::: PROVIDED RECORDS :::

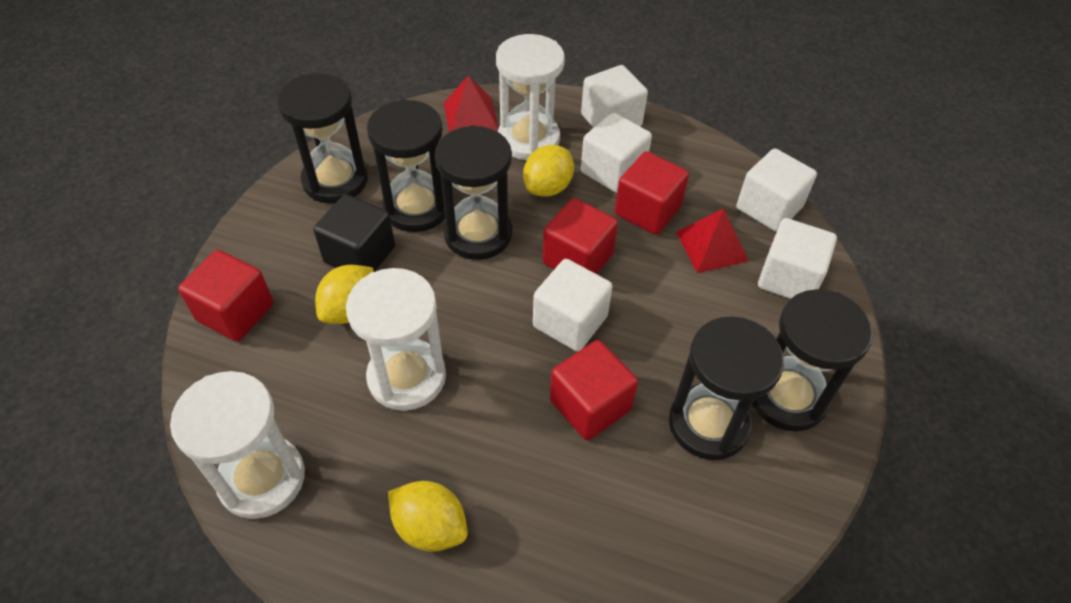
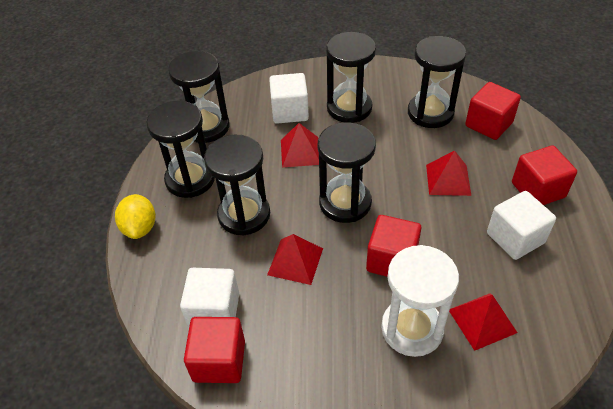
black cube: 1 -> 0
black hourglass: 5 -> 6
red pyramid: 2 -> 4
white cube: 5 -> 3
white hourglass: 3 -> 1
yellow lemon: 3 -> 1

:::

> TASK OBJECTIVE: Output all of the data exactly. Skip the pictures.

> THE COMPLETED TASK:
black cube: 1 -> 0
black hourglass: 5 -> 6
red pyramid: 2 -> 4
white cube: 5 -> 3
white hourglass: 3 -> 1
yellow lemon: 3 -> 1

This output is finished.